SUPPLIED MATERIAL:
********

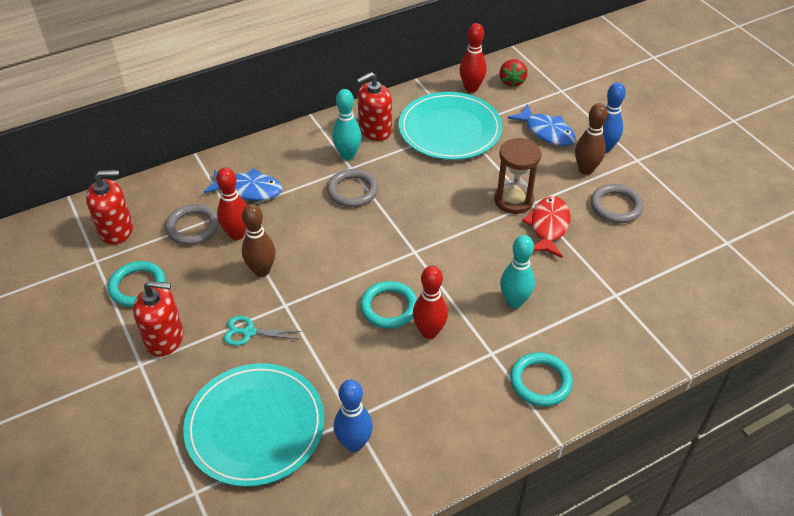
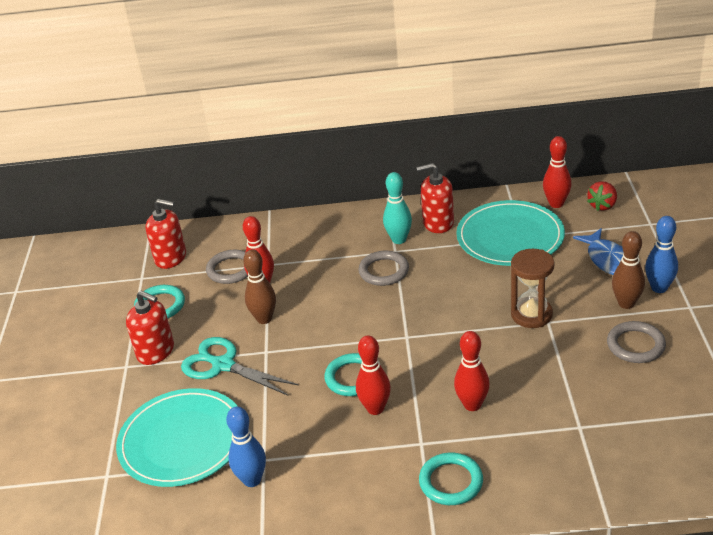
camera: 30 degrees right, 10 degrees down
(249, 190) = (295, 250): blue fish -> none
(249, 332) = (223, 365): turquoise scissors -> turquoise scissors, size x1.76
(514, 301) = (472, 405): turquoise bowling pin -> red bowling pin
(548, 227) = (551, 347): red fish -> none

********

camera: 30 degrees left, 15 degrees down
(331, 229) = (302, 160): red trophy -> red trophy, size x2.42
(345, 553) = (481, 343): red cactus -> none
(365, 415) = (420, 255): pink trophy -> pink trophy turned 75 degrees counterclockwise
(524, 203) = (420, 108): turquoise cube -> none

********

In the entries above, identify every line with the word "trophy". Copy those lines.

(331, 229) = (302, 160): red trophy -> red trophy, size x2.42
(365, 415) = (420, 255): pink trophy -> pink trophy turned 75 degrees counterclockwise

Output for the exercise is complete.